Dataset items:
-- Opening Marker --

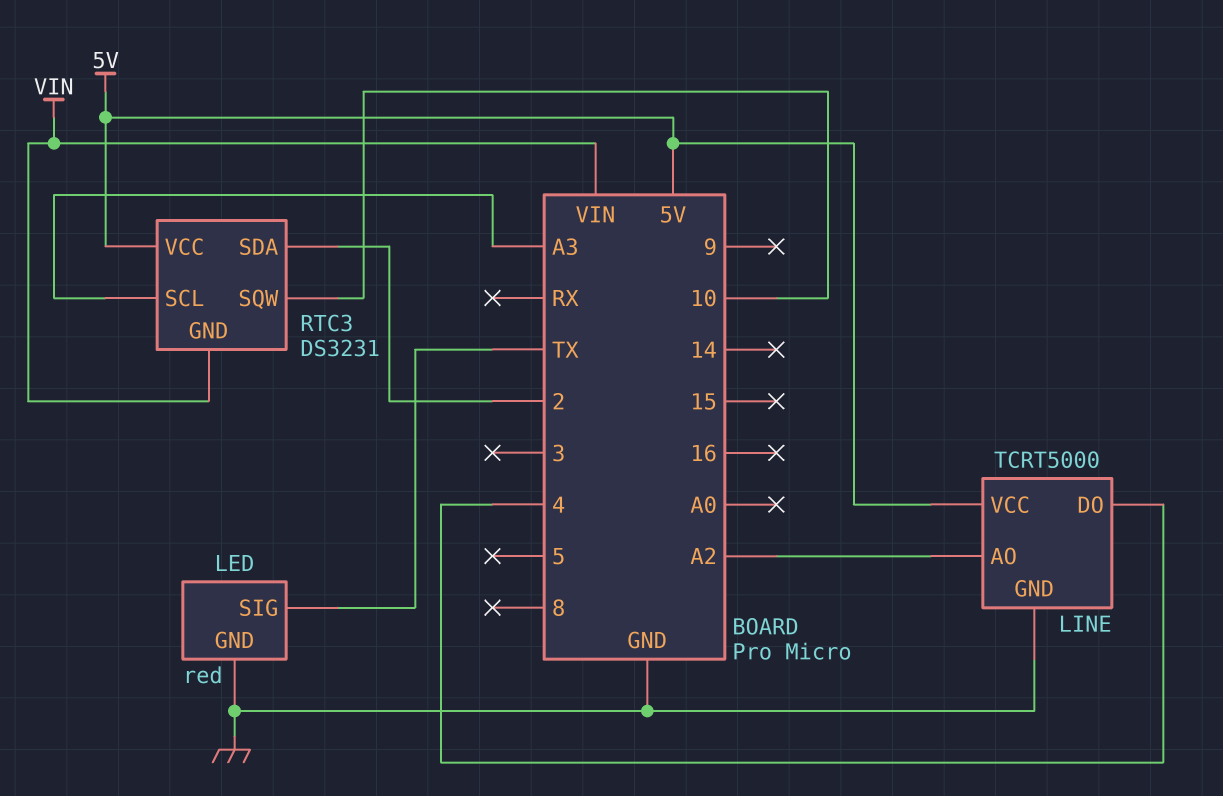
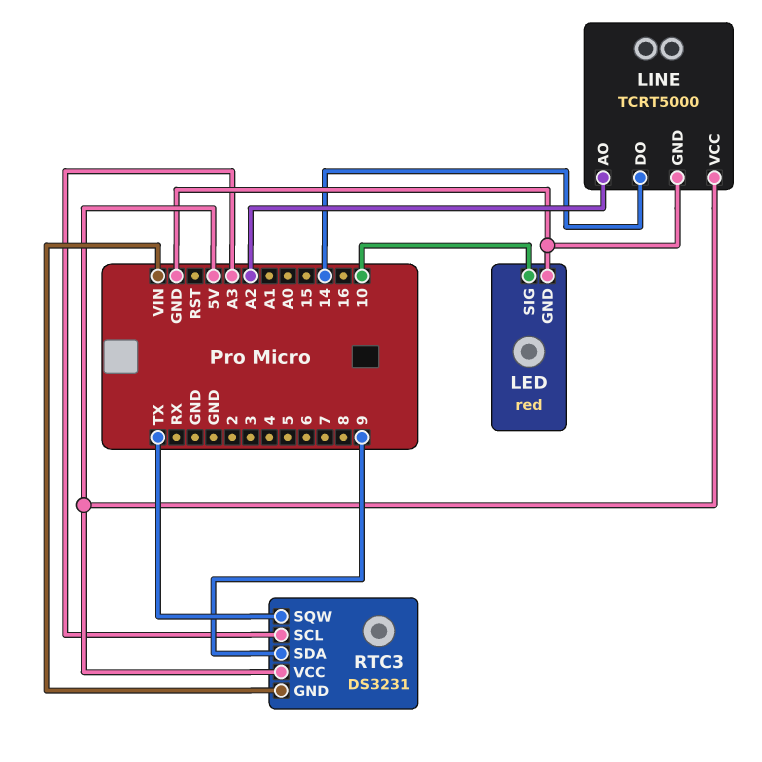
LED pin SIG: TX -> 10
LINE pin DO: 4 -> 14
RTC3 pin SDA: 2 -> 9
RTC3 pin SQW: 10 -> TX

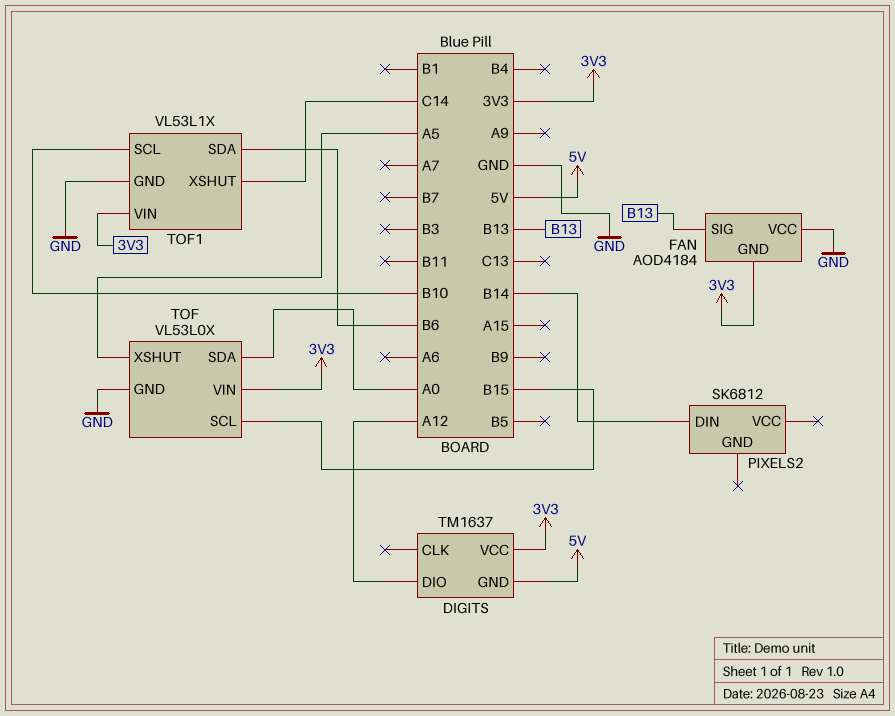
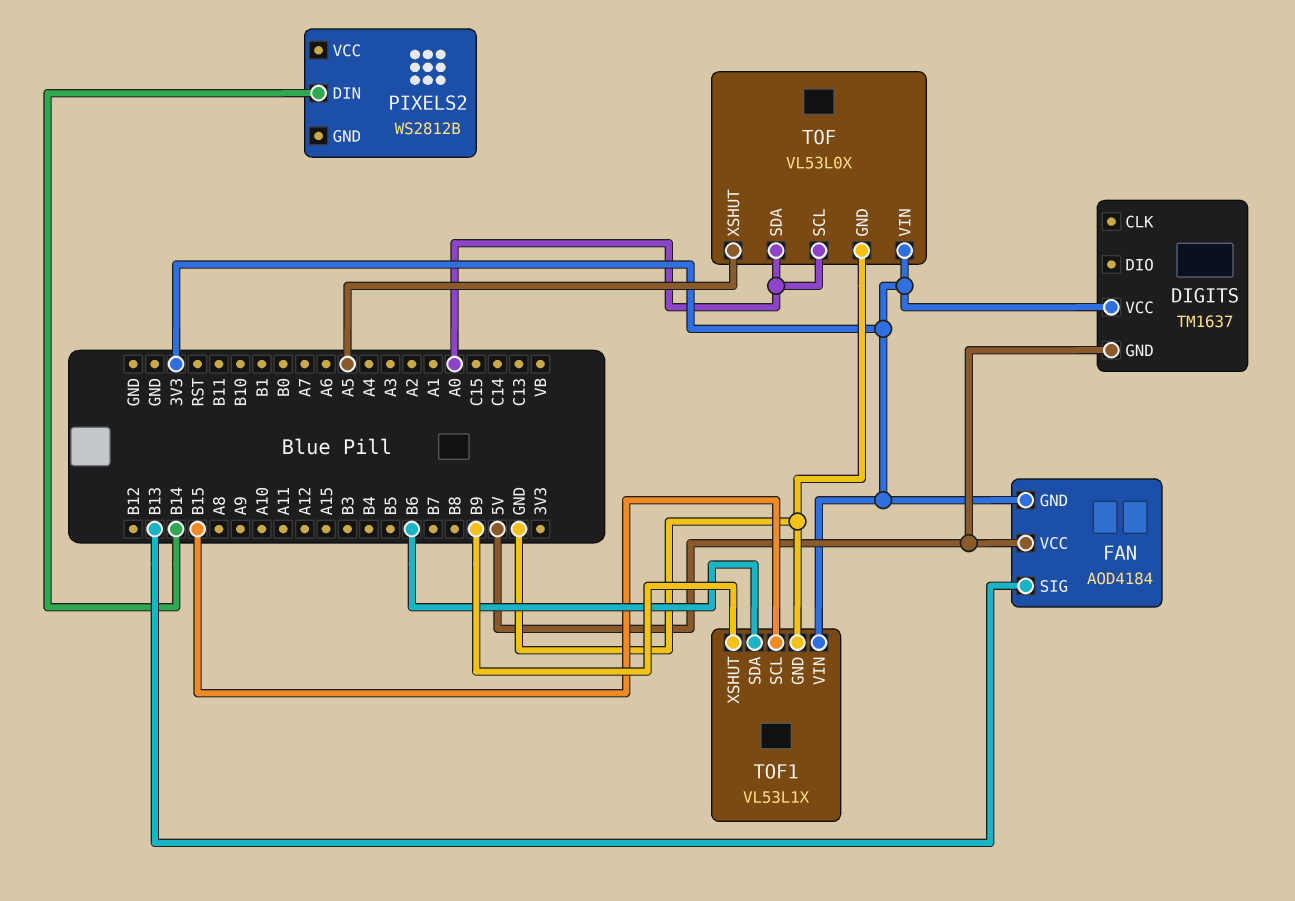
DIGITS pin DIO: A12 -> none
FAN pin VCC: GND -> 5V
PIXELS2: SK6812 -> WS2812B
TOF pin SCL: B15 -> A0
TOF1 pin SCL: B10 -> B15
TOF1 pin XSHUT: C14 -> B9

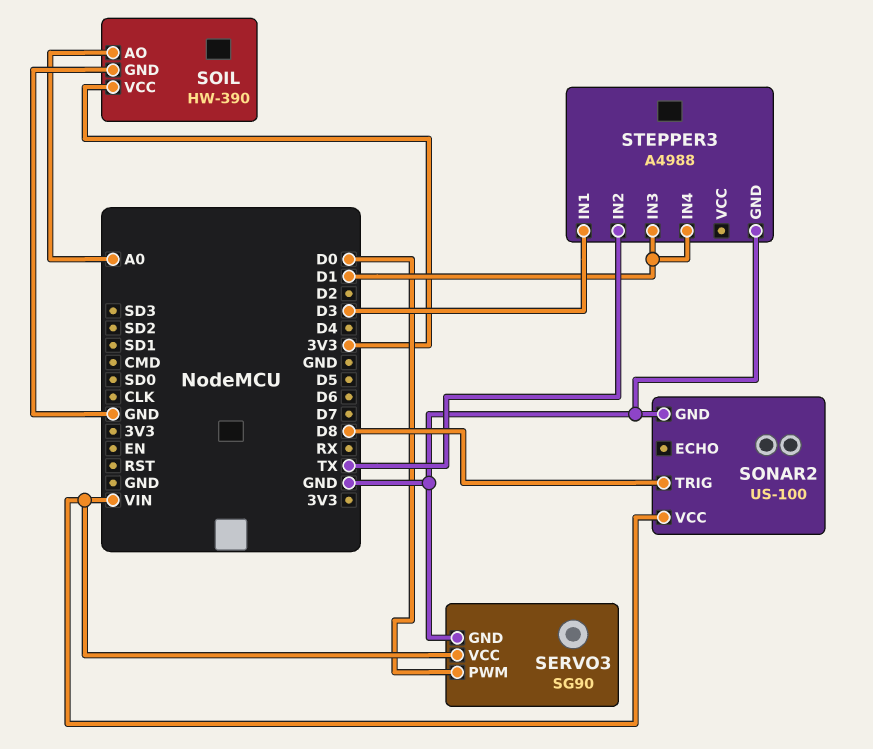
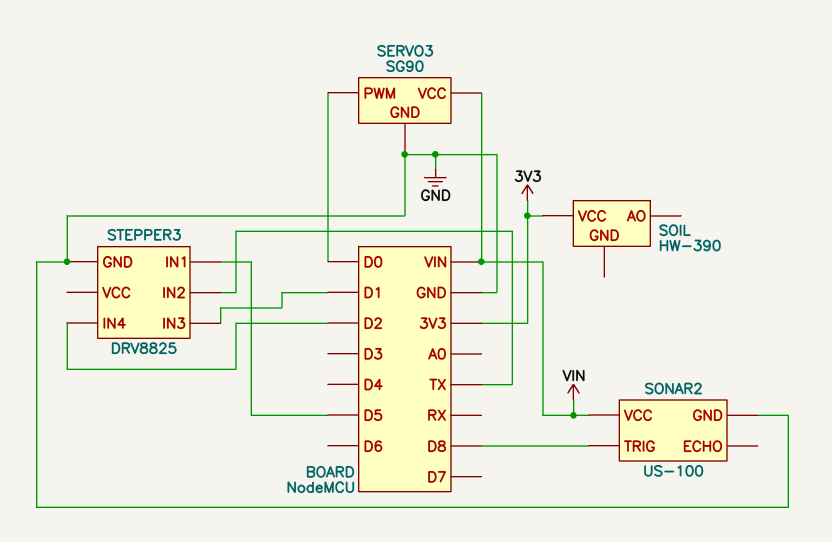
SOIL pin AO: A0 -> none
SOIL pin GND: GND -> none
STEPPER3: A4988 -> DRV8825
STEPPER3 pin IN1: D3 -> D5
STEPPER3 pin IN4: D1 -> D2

-- Closing Marker --

The answer should consist of every line above in which "none" appears.

DIGITS pin DIO: A12 -> none
SOIL pin AO: A0 -> none
SOIL pin GND: GND -> none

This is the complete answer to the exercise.